» **ASSIGNED TASK**:
Each record listed below is to be output exactly as written.

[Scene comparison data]
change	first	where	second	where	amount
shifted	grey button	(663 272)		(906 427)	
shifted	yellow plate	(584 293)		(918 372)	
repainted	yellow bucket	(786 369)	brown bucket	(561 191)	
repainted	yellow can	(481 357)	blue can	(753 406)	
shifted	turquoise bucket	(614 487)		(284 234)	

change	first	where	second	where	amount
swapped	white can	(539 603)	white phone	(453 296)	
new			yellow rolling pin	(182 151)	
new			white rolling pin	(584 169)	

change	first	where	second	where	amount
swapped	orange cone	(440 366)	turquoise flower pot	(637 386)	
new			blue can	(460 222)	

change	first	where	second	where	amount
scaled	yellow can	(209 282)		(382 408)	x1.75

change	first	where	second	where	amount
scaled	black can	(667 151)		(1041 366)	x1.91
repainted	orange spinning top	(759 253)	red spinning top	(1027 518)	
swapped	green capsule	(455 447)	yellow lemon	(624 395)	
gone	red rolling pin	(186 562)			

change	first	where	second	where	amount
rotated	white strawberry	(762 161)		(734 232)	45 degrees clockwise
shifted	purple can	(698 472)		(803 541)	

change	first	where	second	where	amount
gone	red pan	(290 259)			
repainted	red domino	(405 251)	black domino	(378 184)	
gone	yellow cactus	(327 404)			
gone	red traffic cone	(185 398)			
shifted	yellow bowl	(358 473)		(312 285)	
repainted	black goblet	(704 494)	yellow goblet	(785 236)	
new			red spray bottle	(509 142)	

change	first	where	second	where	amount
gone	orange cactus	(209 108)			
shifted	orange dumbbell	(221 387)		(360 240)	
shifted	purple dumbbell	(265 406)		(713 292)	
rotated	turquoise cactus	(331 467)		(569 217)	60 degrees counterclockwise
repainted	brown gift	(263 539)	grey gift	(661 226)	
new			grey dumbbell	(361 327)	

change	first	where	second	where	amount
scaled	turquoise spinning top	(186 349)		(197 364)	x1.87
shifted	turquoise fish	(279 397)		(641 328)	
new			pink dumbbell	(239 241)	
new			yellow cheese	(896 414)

» **RESULT BELOW**:
change	first	where	second	where	amount
shifted	grey button	(663 272)		(906 427)	
shifted	yellow plate	(584 293)		(918 372)	
repainted	yellow bucket	(786 369)	brown bucket	(561 191)	
repainted	yellow can	(481 357)	blue can	(753 406)	
shifted	turquoise bucket	(614 487)		(284 234)	

change	first	where	second	where	amount
swapped	white can	(539 603)	white phone	(453 296)	
new			yellow rolling pin	(182 151)	
new			white rolling pin	(584 169)	

change	first	where	second	where	amount
swapped	orange cone	(440 366)	turquoise flower pot	(637 386)	
new			blue can	(460 222)	

change	first	where	second	where	amount
scaled	yellow can	(209 282)		(382 408)	x1.75

change	first	where	second	where	amount
scaled	black can	(667 151)		(1041 366)	x1.91
repainted	orange spinning top	(759 253)	red spinning top	(1027 518)	
swapped	green capsule	(455 447)	yellow lemon	(624 395)	
gone	red rolling pin	(186 562)			

change	first	where	second	where	amount
rotated	white strawberry	(762 161)		(734 232)	45 degrees clockwise
shifted	purple can	(698 472)		(803 541)	

change	first	where	second	where	amount
gone	red pan	(290 259)			
repainted	red domino	(405 251)	black domino	(378 184)	
gone	yellow cactus	(327 404)			
gone	red traffic cone	(185 398)			
shifted	yellow bowl	(358 473)		(312 285)	
repainted	black goblet	(704 494)	yellow goblet	(785 236)	
new			red spray bottle	(509 142)	

change	first	where	second	where	amount
gone	orange cactus	(209 108)			
shifted	orange dumbbell	(221 387)		(360 240)	
shifted	purple dumbbell	(265 406)		(713 292)	
rotated	turquoise cactus	(331 467)		(569 217)	60 degrees counterclockwise
repainted	brown gift	(263 539)	grey gift	(661 226)	
new			grey dumbbell	(361 327)	

change	first	where	second	where	amount
scaled	turquoise spinning top	(186 349)		(197 364)	x1.87
shifted	turquoise fish	(279 397)		(641 328)	
new			pink dumbbell	(239 241)	
new			yellow cheese	(896 414)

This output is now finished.